▼

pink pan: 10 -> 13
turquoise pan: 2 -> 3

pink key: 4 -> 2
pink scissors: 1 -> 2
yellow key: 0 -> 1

▲

Check each line of the records above for "pink", and copy those that have it.

pink pan: 10 -> 13
pink key: 4 -> 2
pink scissors: 1 -> 2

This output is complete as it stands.